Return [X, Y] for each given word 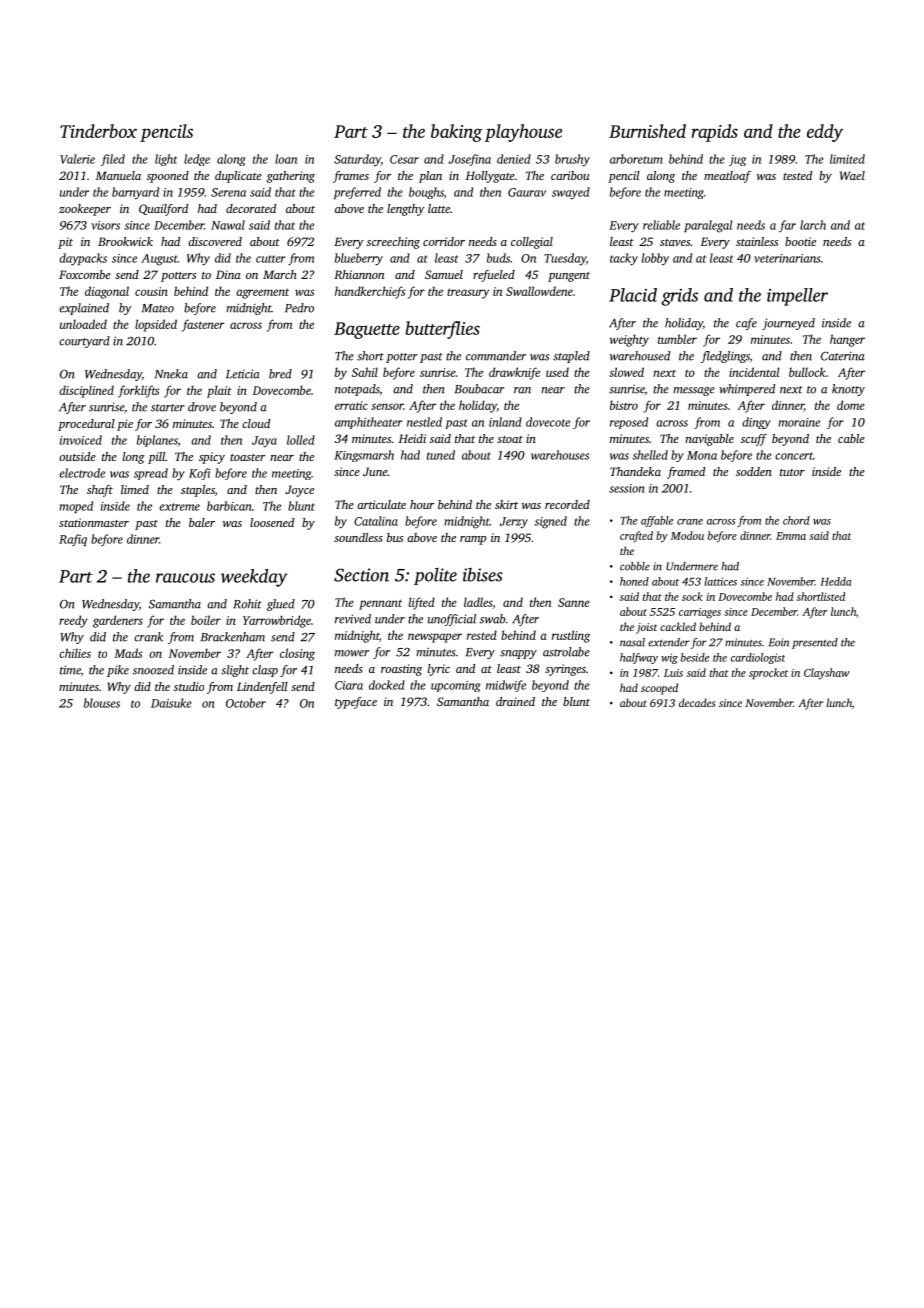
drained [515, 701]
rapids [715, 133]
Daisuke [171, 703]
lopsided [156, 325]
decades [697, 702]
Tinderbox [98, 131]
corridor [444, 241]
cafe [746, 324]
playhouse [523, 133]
*-*-*
WORK TO COMPLETE —
Copy every line of the records above, the request included, and shift each coordinate in the answers by adding 14 to it. Leave the picture out.

EXPECTED OUTPUT —
Return [X, Y] for each given word 
drained [529, 715]
rapids [729, 147]
Daisuke [185, 717]
lopsided [170, 339]
decades [711, 716]
Tinderbox [112, 145]
corridor [458, 255]
cafe [760, 338]
playhouse [537, 147]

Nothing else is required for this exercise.